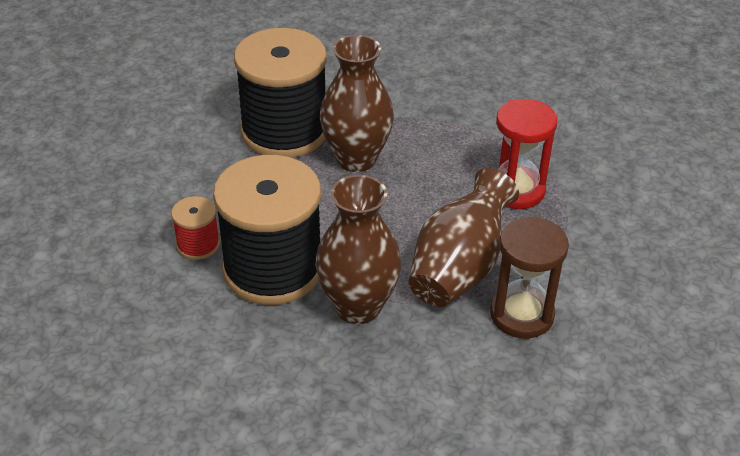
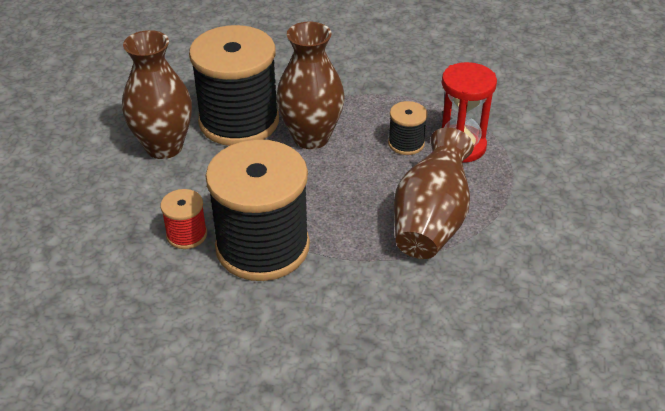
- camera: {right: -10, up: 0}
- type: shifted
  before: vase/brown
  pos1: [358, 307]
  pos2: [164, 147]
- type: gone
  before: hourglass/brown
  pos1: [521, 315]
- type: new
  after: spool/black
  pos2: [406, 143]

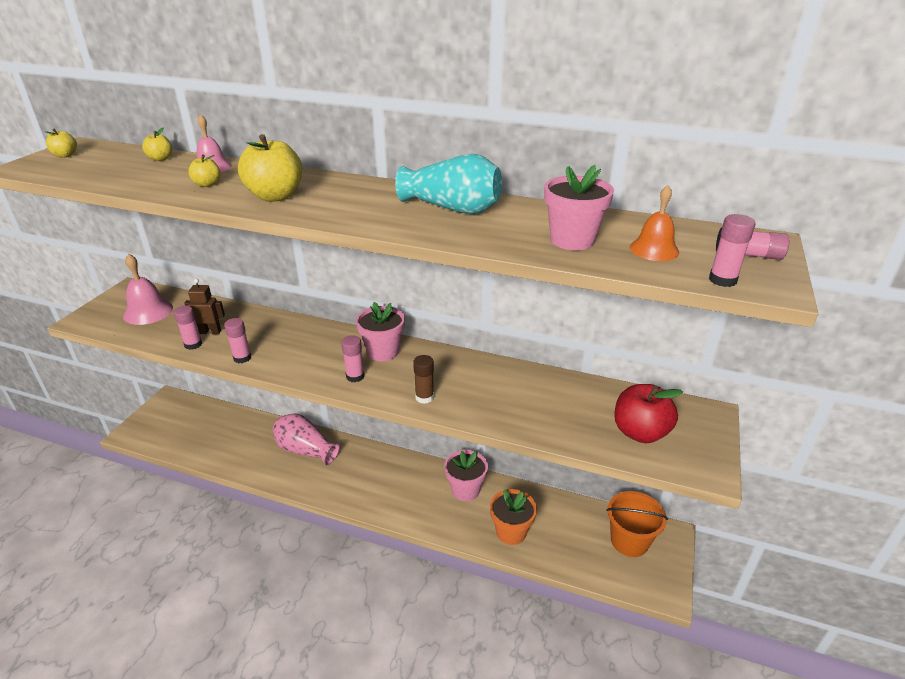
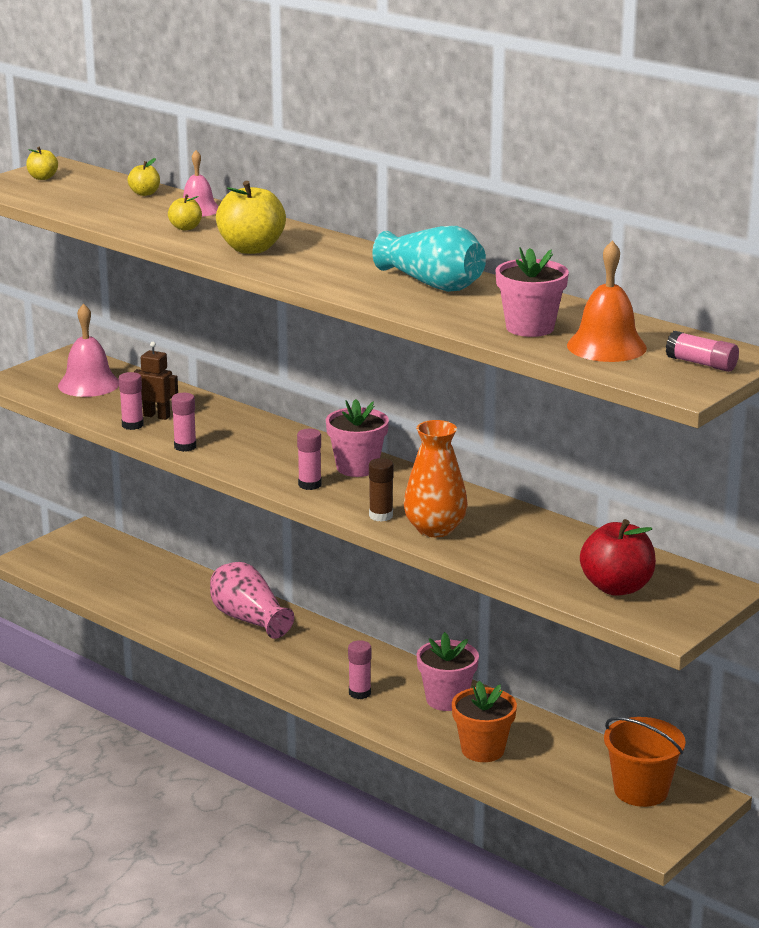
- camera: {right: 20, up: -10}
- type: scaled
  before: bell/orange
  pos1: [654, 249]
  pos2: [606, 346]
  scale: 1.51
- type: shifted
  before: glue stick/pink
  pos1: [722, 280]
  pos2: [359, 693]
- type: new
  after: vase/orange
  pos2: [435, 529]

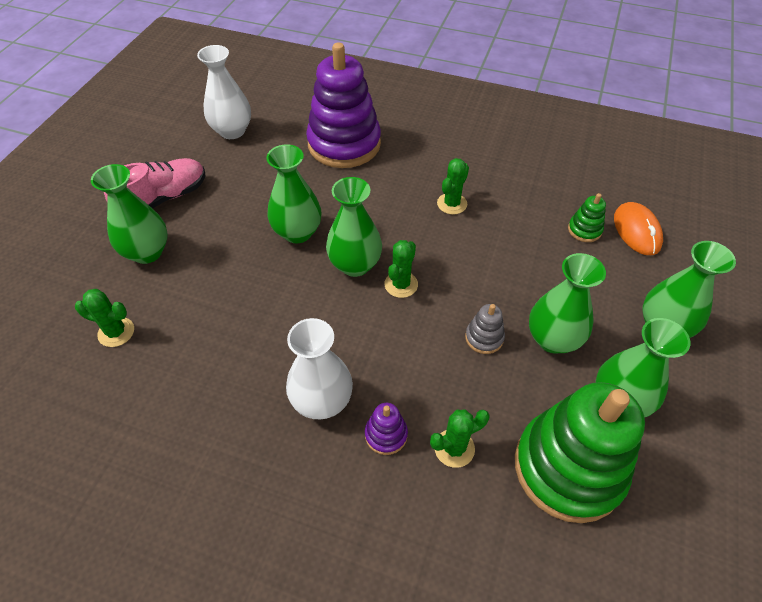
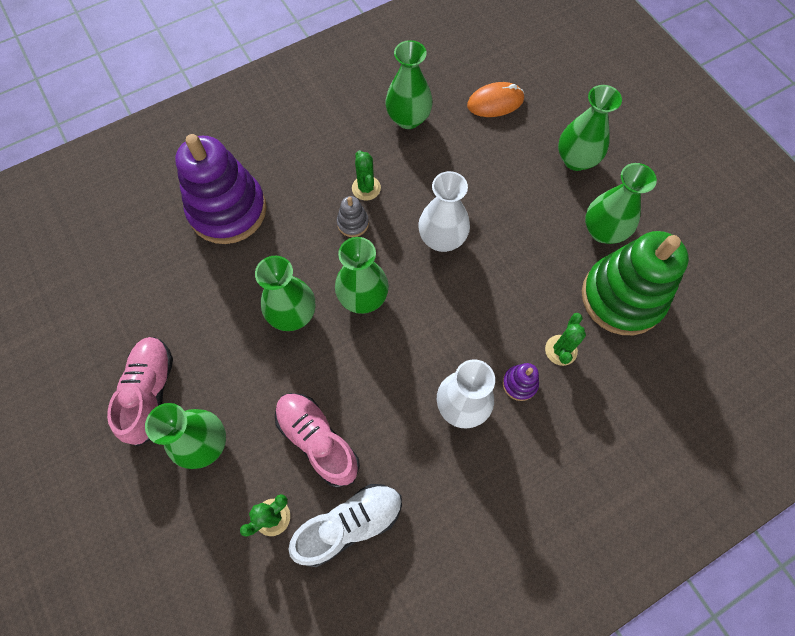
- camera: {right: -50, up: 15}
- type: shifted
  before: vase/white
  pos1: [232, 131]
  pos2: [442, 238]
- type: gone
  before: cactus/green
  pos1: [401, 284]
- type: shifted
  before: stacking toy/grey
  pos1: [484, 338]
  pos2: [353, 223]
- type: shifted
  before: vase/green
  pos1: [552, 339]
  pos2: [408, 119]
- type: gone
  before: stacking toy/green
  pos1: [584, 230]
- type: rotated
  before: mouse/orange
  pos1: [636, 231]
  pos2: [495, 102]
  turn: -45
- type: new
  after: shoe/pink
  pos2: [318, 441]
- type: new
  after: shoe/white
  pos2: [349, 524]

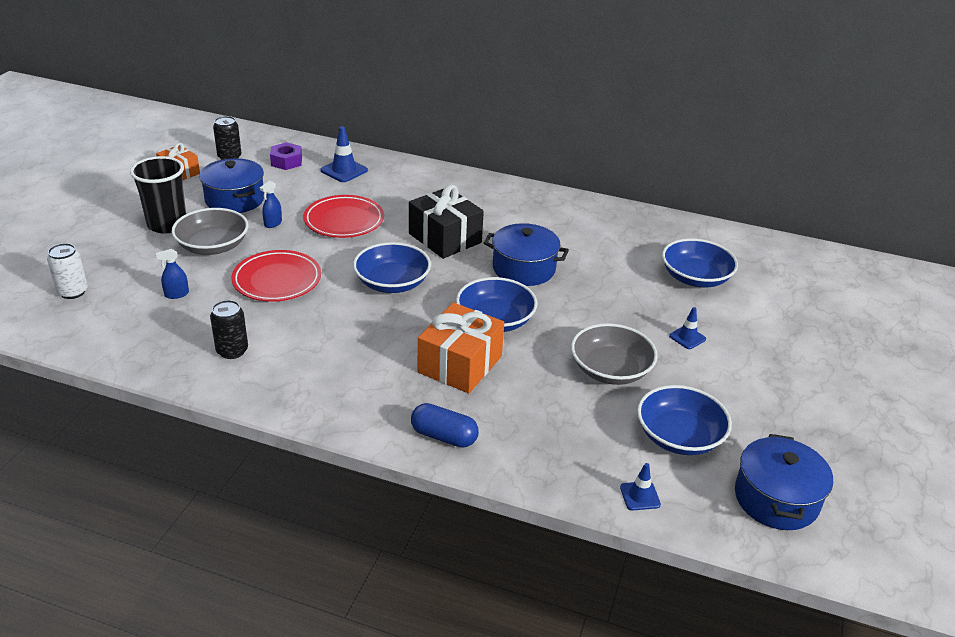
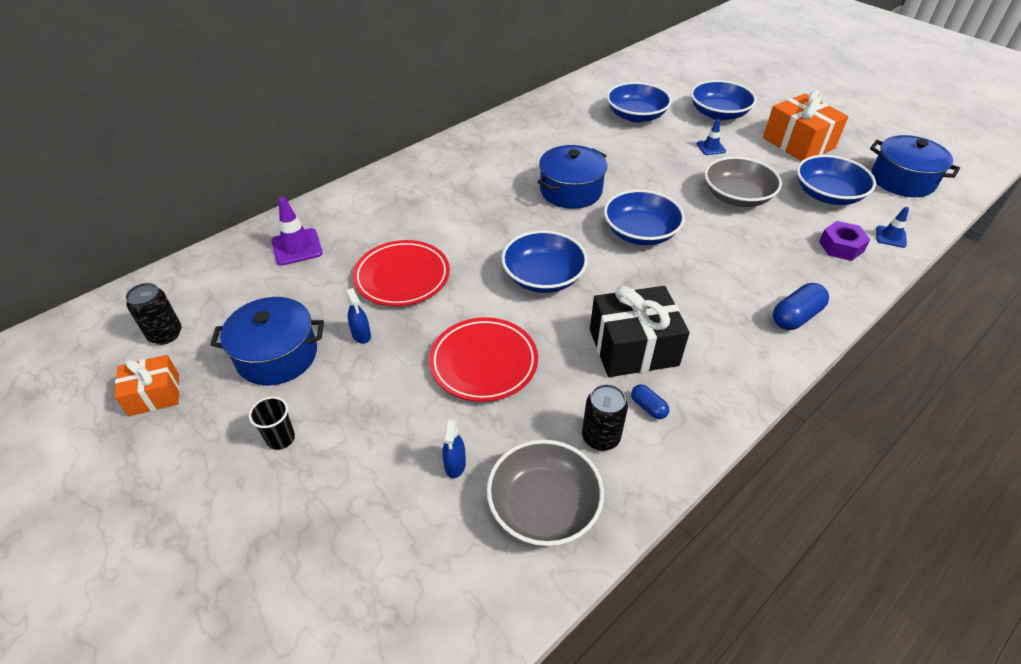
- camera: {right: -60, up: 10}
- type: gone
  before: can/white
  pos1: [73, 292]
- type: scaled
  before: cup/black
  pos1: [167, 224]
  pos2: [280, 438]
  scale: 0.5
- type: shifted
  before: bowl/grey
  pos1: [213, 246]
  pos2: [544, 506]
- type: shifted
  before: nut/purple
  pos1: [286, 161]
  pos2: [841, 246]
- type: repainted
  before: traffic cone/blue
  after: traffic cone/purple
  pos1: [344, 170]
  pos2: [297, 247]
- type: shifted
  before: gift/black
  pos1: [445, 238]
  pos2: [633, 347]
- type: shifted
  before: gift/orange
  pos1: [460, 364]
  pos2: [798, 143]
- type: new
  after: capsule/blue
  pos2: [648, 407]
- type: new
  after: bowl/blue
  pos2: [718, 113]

__________________________________________________

| Task to complete |
Only the lines above starting with the line with "pos2: [359, 693]" and going on through the line with "pos2: [353, 223]" belong in the answer; repeat them exactly, minus any picture.

| Task response |
  pos2: [359, 693]
- type: new
  after: vase/orange
  pos2: [435, 529]

- camera: {right: -50, up: 15}
- type: shifted
  before: vase/white
  pos1: [232, 131]
  pos2: [442, 238]
- type: gone
  before: cactus/green
  pos1: [401, 284]
- type: shifted
  before: stacking toy/grey
  pos1: [484, 338]
  pos2: [353, 223]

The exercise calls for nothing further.